What you need to do: What lines of the data hold the string "AGND"? Pull each one out.

(Change detection outputs)
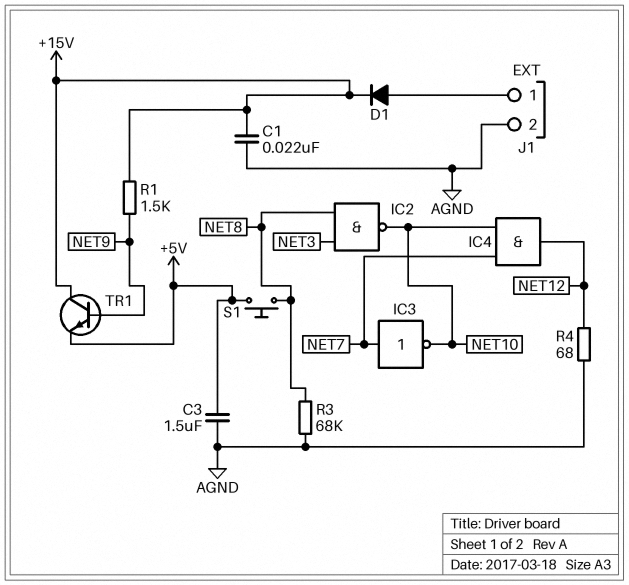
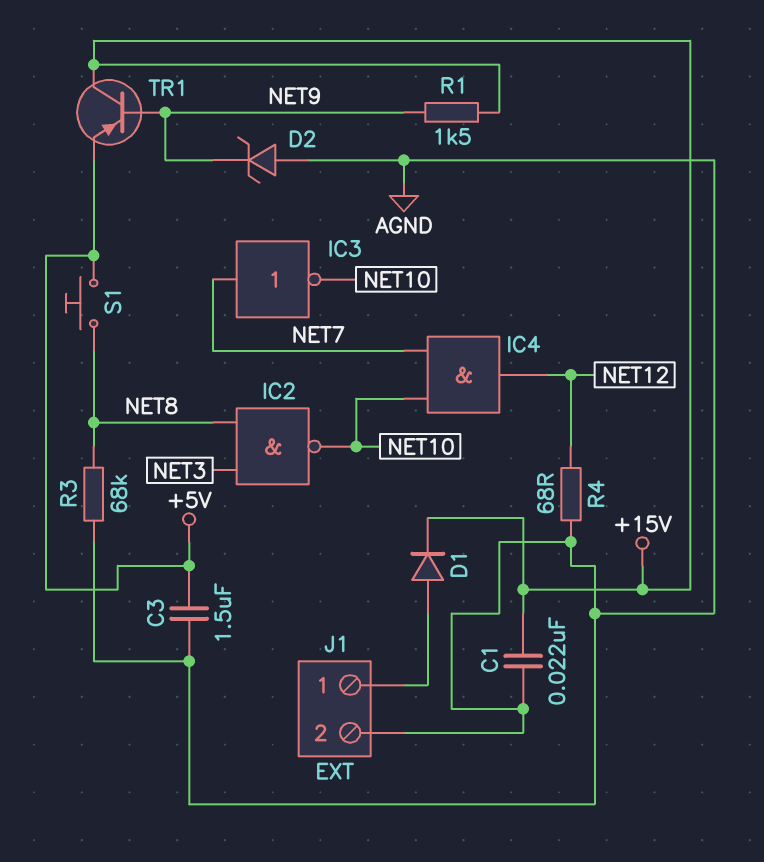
D2: none -> zener (A AGND, K NET9)
TR1: NPN (B NET9, C +15V, E +5V) -> PNP (B NET9, C +15V, E +5V)

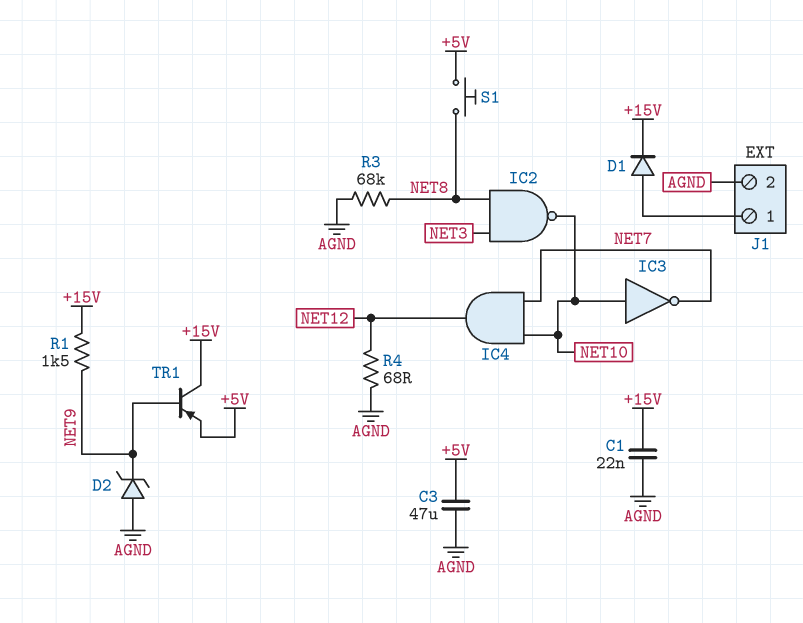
C3: 1.5uF (+5V, AGND) -> 47uF (+5V, AGND)
IC3: NOT (in NET7, out NET10) -> NOT (in NET10, out NET7)

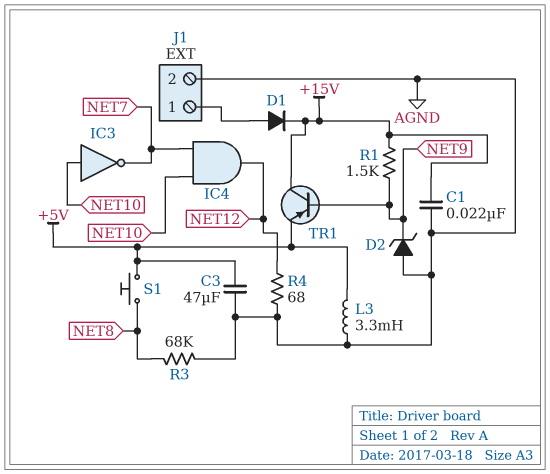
IC2: NAND (in NET3, in NET8, out NET10) -> none
L3: none -> 3.3mH (+5V, AGND)

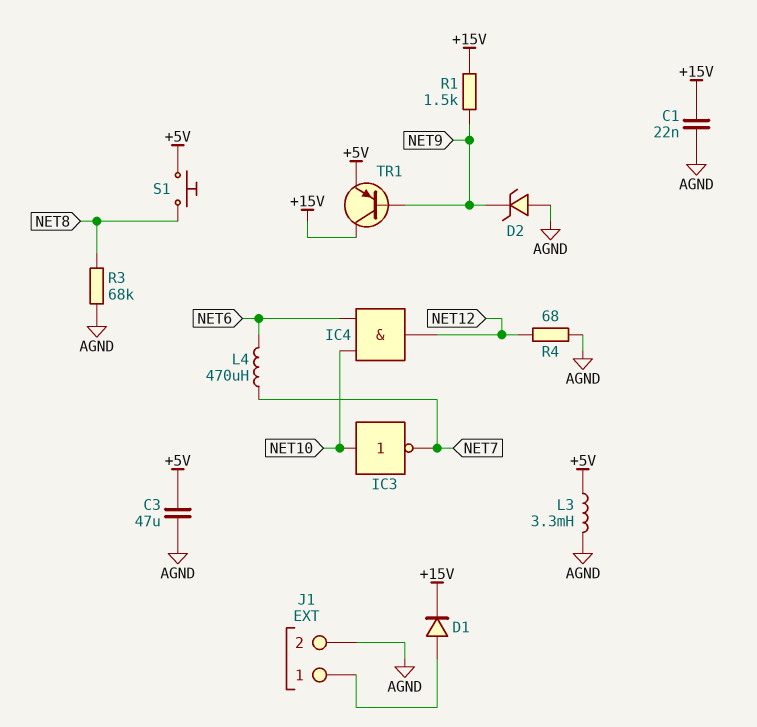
IC4: AND (in NET7, in NET10, out NET12) -> AND (in NET6, in NET10, out NET12)
L4: none -> 470uH (NET6, NET7)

Result for this task:
D2: none -> zener (A AGND, K NET9)
C3: 1.5uF (+5V, AGND) -> 47uF (+5V, AGND)
L3: none -> 3.3mH (+5V, AGND)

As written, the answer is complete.